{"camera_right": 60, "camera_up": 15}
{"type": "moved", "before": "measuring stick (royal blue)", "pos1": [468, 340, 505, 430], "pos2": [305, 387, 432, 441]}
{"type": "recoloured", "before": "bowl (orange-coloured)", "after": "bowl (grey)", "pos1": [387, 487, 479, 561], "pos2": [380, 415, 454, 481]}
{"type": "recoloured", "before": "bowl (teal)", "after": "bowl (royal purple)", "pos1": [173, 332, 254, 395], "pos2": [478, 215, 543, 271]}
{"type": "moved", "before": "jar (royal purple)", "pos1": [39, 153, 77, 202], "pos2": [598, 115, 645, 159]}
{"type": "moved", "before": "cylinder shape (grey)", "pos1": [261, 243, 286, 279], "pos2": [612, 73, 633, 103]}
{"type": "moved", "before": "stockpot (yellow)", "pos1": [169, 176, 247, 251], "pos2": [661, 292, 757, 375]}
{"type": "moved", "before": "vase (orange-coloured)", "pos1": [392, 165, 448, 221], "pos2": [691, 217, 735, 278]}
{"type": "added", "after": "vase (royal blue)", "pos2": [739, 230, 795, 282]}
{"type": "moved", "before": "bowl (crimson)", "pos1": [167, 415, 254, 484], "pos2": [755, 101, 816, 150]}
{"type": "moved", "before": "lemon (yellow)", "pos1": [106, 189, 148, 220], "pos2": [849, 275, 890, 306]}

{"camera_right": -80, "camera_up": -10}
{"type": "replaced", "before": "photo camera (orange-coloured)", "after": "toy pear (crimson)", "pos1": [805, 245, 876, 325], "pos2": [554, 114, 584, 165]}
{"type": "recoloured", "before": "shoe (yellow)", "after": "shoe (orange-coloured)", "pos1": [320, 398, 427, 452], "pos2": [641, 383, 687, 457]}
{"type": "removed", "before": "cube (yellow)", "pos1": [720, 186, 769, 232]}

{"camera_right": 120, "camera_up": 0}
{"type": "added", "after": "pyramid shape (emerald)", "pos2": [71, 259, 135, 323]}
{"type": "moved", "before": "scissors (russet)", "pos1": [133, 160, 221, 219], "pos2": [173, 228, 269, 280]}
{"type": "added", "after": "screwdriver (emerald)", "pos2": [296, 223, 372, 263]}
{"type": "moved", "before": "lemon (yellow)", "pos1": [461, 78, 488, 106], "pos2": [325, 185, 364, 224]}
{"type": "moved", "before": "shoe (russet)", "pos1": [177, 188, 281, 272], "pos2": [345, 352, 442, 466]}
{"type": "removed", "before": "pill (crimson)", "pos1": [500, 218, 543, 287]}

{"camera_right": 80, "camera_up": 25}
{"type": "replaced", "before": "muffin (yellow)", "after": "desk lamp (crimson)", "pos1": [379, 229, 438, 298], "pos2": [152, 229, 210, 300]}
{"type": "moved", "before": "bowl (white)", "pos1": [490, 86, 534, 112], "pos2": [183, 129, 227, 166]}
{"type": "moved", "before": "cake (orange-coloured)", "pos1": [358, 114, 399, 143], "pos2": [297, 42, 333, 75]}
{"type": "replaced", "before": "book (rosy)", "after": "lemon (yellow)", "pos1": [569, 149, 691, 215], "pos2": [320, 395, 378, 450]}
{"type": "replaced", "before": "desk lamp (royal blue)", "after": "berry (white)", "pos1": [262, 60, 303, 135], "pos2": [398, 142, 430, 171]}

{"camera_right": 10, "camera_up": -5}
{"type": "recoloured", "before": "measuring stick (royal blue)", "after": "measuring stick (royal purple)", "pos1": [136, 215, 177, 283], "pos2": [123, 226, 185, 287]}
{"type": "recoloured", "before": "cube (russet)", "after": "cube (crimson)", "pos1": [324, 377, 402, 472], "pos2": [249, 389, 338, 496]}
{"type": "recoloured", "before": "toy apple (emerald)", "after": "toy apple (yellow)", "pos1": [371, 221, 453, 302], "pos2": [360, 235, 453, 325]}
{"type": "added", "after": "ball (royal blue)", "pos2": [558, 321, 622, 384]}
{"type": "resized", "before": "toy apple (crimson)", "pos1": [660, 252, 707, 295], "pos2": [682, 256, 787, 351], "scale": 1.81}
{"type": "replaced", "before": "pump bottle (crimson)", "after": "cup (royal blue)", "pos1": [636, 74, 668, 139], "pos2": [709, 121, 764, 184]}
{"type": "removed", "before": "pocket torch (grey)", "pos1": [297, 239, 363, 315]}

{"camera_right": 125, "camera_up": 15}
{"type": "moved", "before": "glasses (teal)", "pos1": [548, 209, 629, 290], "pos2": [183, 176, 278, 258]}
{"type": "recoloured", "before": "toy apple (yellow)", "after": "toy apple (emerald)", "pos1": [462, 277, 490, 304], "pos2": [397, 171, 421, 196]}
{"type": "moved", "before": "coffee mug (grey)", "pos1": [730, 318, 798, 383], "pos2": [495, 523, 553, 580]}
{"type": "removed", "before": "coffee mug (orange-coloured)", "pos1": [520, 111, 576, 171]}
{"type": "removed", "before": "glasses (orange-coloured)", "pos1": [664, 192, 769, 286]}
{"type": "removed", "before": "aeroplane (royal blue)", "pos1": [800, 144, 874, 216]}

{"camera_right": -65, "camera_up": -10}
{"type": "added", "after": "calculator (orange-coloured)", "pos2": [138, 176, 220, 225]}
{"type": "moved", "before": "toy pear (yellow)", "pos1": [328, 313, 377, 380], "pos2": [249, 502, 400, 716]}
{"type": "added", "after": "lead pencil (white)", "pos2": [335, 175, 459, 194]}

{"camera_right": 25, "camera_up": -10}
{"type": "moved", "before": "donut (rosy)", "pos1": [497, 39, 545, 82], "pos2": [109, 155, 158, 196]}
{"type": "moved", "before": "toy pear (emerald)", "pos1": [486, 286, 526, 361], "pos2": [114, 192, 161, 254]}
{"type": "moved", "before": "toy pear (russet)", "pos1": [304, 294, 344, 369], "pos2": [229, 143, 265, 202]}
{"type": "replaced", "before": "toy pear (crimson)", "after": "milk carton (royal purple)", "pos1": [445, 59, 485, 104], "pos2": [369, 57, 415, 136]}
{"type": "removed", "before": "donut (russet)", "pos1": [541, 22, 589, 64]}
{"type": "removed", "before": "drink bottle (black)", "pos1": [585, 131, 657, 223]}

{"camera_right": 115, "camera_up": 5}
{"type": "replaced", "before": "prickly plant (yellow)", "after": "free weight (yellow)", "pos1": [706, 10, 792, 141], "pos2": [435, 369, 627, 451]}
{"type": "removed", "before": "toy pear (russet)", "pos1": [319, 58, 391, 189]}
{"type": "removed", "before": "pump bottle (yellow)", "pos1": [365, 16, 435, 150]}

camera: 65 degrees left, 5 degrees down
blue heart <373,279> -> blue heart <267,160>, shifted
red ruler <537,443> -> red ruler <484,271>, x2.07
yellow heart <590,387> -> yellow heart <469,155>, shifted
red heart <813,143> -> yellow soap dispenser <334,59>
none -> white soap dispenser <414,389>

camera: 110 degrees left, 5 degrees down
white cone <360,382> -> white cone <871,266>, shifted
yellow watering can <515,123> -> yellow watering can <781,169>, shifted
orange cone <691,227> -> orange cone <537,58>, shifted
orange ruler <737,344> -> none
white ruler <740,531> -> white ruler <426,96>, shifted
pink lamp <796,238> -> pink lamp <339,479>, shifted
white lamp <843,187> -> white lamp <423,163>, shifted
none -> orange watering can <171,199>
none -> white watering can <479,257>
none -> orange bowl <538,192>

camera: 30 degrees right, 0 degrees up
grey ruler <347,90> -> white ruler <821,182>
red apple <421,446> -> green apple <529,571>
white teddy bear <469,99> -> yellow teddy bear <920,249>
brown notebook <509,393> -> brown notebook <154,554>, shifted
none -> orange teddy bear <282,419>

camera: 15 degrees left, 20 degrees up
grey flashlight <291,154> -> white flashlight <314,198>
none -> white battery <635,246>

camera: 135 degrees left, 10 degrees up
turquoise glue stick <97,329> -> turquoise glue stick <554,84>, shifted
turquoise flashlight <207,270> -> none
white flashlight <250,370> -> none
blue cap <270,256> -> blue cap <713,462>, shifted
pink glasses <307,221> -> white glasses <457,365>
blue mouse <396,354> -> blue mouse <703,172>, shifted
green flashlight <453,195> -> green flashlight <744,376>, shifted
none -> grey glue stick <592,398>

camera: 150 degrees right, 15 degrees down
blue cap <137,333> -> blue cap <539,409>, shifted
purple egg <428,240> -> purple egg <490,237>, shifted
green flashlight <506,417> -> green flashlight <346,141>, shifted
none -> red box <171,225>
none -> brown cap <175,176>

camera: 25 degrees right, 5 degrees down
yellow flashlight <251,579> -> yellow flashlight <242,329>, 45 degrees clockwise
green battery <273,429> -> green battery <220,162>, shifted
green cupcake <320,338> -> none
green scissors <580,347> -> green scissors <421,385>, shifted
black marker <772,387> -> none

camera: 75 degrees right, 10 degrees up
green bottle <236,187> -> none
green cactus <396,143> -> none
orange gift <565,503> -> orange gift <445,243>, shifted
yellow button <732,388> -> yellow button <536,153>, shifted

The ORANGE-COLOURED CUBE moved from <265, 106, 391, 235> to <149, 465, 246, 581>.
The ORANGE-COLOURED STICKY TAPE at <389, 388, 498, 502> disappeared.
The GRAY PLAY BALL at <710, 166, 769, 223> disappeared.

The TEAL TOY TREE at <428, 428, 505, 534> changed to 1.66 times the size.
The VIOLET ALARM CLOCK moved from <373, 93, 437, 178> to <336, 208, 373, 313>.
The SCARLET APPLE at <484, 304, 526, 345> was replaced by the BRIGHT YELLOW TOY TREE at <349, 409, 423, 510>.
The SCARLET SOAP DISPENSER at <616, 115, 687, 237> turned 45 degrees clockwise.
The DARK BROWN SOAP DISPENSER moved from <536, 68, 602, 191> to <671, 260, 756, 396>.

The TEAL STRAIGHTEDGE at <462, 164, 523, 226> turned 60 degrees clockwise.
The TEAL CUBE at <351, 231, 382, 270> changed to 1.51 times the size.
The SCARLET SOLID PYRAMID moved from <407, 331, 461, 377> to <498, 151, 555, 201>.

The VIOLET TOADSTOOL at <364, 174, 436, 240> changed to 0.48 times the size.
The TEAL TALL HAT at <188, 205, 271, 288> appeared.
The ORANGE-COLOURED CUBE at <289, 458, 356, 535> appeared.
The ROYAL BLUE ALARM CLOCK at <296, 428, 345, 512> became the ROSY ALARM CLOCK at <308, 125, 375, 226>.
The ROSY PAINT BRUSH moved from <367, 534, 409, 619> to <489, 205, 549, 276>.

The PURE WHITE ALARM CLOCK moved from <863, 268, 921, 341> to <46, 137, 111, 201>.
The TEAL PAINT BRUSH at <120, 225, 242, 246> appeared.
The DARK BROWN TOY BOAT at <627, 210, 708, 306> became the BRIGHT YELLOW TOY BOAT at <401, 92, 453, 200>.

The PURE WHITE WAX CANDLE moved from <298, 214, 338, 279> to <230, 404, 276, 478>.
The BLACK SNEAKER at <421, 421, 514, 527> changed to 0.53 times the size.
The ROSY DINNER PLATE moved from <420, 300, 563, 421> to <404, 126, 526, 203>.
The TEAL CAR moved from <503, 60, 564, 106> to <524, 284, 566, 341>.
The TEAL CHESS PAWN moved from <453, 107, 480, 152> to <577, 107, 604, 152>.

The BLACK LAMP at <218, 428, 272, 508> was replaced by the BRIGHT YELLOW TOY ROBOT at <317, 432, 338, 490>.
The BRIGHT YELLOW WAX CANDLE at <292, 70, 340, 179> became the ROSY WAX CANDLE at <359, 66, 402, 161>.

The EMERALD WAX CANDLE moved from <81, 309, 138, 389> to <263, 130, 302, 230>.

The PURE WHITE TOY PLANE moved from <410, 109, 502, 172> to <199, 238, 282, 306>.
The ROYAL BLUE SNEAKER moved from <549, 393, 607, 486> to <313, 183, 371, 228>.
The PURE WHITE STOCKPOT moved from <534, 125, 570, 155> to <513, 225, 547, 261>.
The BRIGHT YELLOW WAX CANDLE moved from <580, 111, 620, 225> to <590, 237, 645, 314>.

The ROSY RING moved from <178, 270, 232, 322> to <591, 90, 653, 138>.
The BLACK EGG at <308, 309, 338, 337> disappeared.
::::::::
--- EXERCISE REQUIREMENTS ---
If a line contains the string "heart", include it in the tally; report the final tally for the whole listing and nothing else.

--- YOUR SOLUTION ---
3